=== Try it ===
The entries are to be written out again with no differences.

——————————

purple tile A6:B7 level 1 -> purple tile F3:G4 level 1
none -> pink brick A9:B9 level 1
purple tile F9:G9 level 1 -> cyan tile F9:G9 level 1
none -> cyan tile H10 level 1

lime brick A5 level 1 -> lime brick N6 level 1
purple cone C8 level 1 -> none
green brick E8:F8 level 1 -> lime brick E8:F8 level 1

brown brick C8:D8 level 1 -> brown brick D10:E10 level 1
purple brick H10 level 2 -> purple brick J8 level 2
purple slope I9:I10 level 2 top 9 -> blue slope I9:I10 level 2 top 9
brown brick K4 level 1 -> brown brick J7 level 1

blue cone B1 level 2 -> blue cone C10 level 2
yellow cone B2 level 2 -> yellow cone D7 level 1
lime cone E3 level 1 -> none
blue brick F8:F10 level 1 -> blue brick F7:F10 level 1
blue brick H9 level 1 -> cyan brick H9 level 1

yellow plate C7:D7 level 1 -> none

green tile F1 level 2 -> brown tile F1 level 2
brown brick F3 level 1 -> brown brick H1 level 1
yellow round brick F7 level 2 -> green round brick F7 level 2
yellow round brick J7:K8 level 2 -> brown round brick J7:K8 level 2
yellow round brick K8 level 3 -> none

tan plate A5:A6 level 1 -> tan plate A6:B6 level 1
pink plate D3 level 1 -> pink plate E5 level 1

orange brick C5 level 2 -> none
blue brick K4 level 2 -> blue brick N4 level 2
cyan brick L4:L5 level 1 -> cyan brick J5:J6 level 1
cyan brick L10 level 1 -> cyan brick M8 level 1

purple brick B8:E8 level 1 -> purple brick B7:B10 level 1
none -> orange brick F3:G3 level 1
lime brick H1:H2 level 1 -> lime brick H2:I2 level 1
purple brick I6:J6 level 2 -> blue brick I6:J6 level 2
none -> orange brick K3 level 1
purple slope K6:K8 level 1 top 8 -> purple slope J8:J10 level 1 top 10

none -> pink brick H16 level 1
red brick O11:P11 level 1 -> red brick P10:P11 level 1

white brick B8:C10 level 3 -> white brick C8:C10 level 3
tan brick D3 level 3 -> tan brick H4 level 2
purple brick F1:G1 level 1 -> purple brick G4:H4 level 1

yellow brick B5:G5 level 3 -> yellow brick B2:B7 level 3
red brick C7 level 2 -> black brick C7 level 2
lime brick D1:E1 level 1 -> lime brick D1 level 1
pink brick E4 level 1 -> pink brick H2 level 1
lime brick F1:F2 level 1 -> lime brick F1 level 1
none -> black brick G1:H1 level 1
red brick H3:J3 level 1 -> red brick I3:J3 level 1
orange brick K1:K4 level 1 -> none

——————————

=== Answer to the problem ===
purple tile A6:B7 level 1 -> purple tile F3:G4 level 1
none -> pink brick A9:B9 level 1
purple tile F9:G9 level 1 -> cyan tile F9:G9 level 1
none -> cyan tile H10 level 1

lime brick A5 level 1 -> lime brick N6 level 1
purple cone C8 level 1 -> none
green brick E8:F8 level 1 -> lime brick E8:F8 level 1

brown brick C8:D8 level 1 -> brown brick D10:E10 level 1
purple brick H10 level 2 -> purple brick J8 level 2
purple slope I9:I10 level 2 top 9 -> blue slope I9:I10 level 2 top 9
brown brick K4 level 1 -> brown brick J7 level 1

blue cone B1 level 2 -> blue cone C10 level 2
yellow cone B2 level 2 -> yellow cone D7 level 1
lime cone E3 level 1 -> none
blue brick F8:F10 level 1 -> blue brick F7:F10 level 1
blue brick H9 level 1 -> cyan brick H9 level 1

yellow plate C7:D7 level 1 -> none

green tile F1 level 2 -> brown tile F1 level 2
brown brick F3 level 1 -> brown brick H1 level 1
yellow round brick F7 level 2 -> green round brick F7 level 2
yellow round brick J7:K8 level 2 -> brown round brick J7:K8 level 2
yellow round brick K8 level 3 -> none

tan plate A5:A6 level 1 -> tan plate A6:B6 level 1
pink plate D3 level 1 -> pink plate E5 level 1

orange brick C5 level 2 -> none
blue brick K4 level 2 -> blue brick N4 level 2
cyan brick L4:L5 level 1 -> cyan brick J5:J6 level 1
cyan brick L10 level 1 -> cyan brick M8 level 1

purple brick B8:E8 level 1 -> purple brick B7:B10 level 1
none -> orange brick F3:G3 level 1
lime brick H1:H2 level 1 -> lime brick H2:I2 level 1
purple brick I6:J6 level 2 -> blue brick I6:J6 level 2
none -> orange brick K3 level 1
purple slope K6:K8 level 1 top 8 -> purple slope J8:J10 level 1 top 10

none -> pink brick H16 level 1
red brick O11:P11 level 1 -> red brick P10:P11 level 1

white brick B8:C10 level 3 -> white brick C8:C10 level 3
tan brick D3 level 3 -> tan brick H4 level 2
purple brick F1:G1 level 1 -> purple brick G4:H4 level 1

yellow brick B5:G5 level 3 -> yellow brick B2:B7 level 3
red brick C7 level 2 -> black brick C7 level 2
lime brick D1:E1 level 1 -> lime brick D1 level 1
pink brick E4 level 1 -> pink brick H2 level 1
lime brick F1:F2 level 1 -> lime brick F1 level 1
none -> black brick G1:H1 level 1
red brick H3:J3 level 1 -> red brick I3:J3 level 1
orange brick K1:K4 level 1 -> none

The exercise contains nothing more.